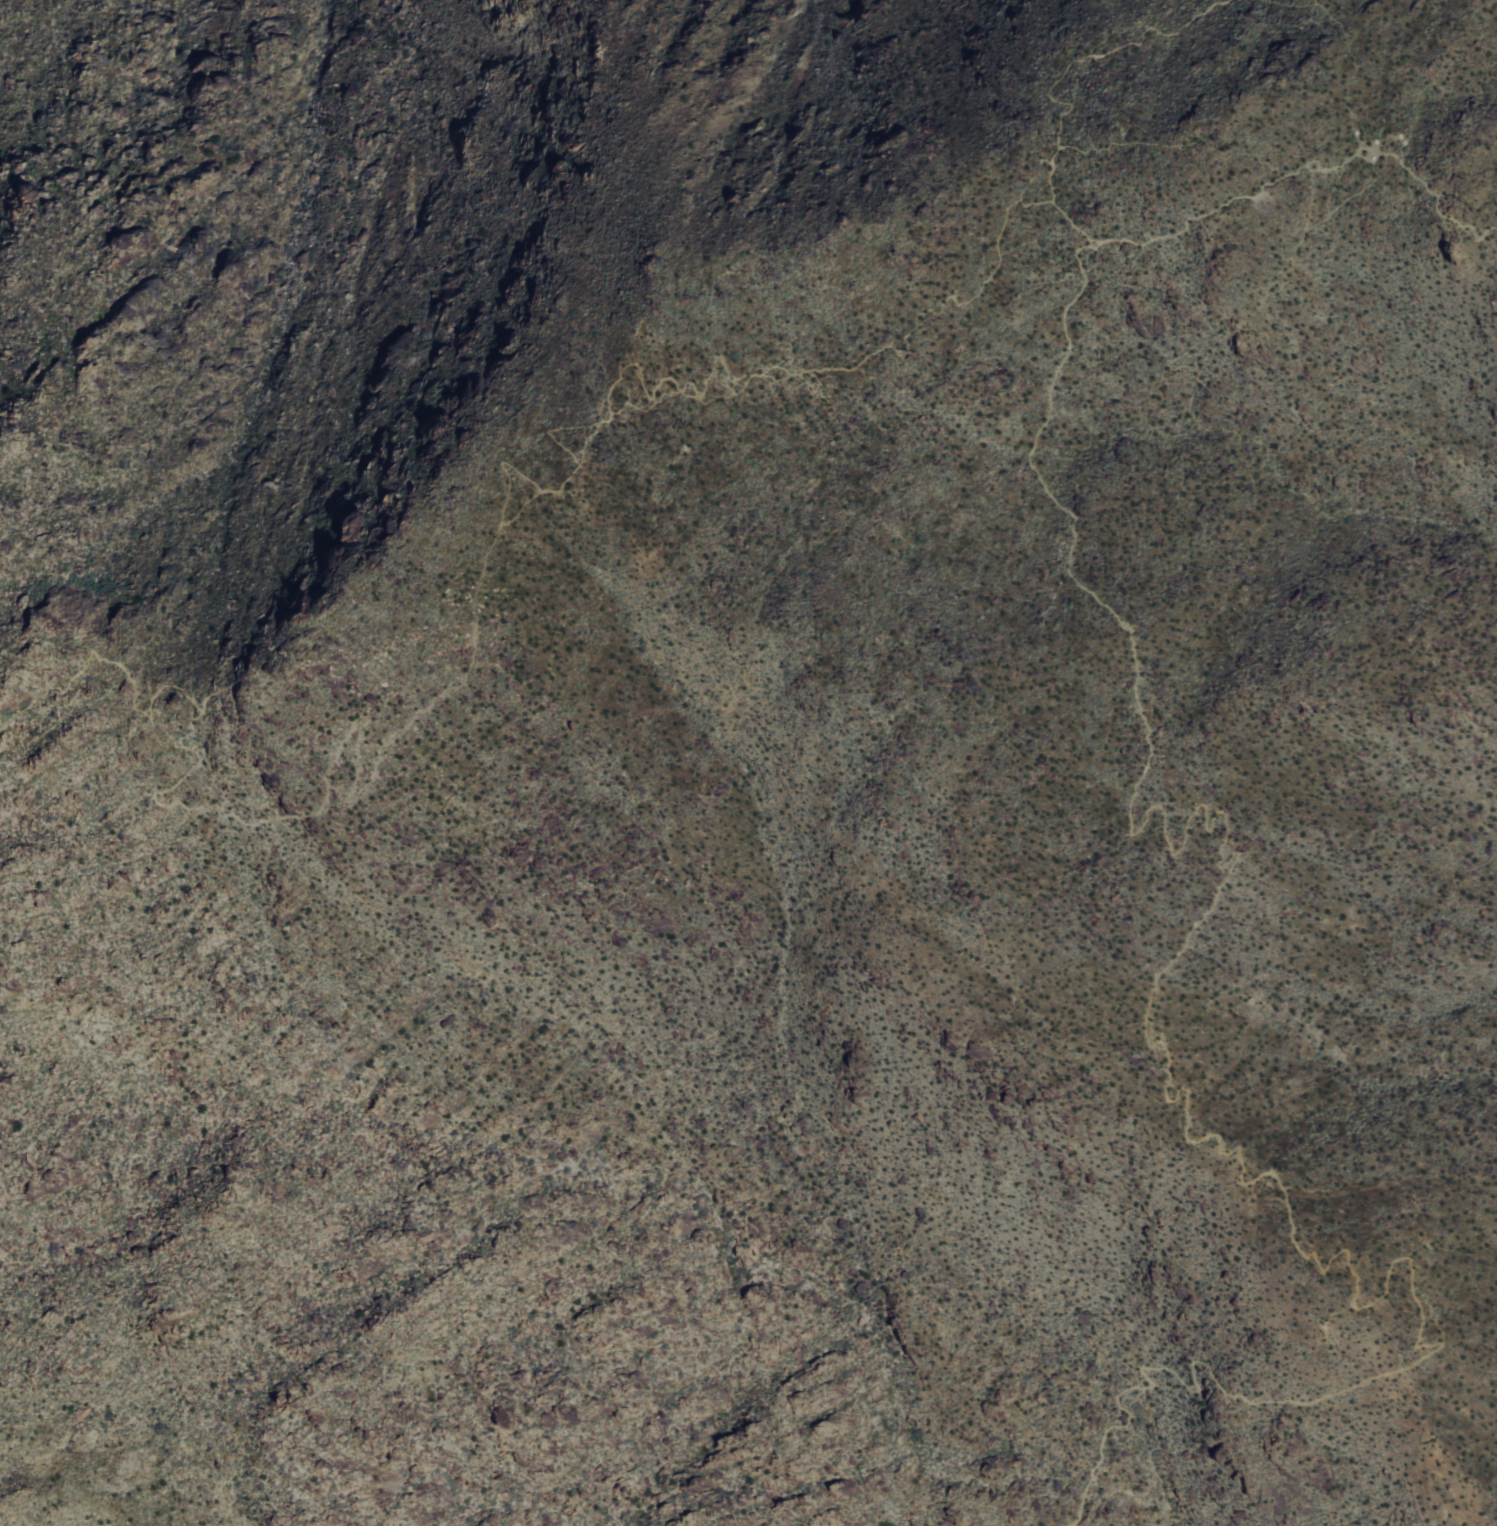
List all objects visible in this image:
road: (1348, 48)
road: (1098, 52)
road: (1117, 141)
road: (1037, 206)
road: (608, 406)
road: (648, 407)
road: (598, 419)
road: (552, 430)
road: (519, 510)
road: (1166, 1072)

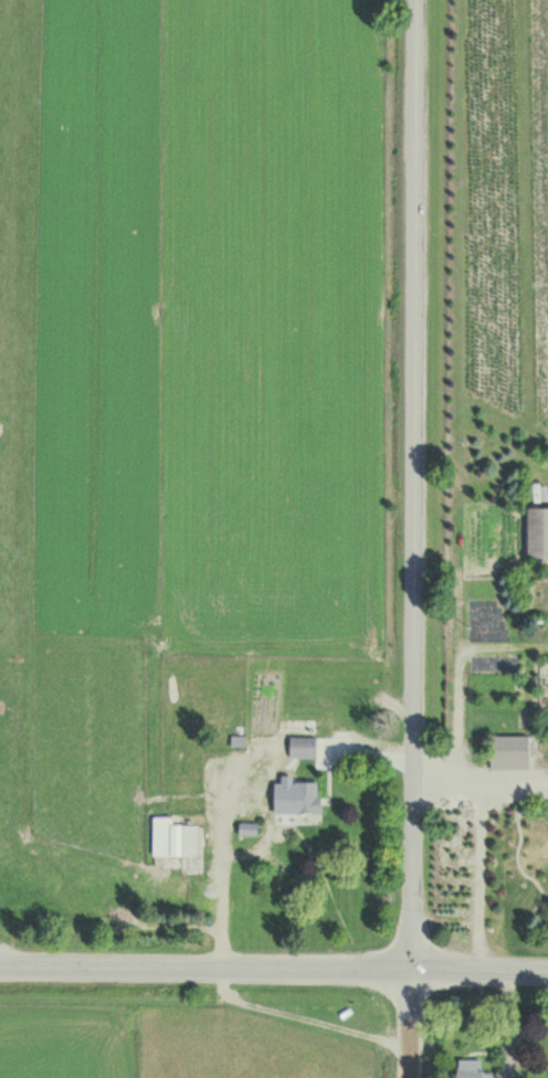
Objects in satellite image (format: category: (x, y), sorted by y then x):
road: (411, 484)
building: (537, 532)
building: (303, 748)
building: (509, 752)
building: (304, 798)
building: (248, 831)
building: (174, 838)
building: (495, 930)
road: (273, 968)
road: (408, 1023)
building: (469, 1068)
+++++
## What you will do
The answer is the run of lines that starts at the one containing "Objects in satellite" and ends at the last line of the material, reproduced exactly.

## Output of the task
Objects in satellite image (format: category: (x, y), sorted by y then x):
road: (411, 484)
building: (537, 532)
building: (303, 748)
building: (509, 752)
building: (304, 798)
building: (248, 831)
building: (174, 838)
building: (495, 930)
road: (273, 968)
road: (408, 1023)
building: (469, 1068)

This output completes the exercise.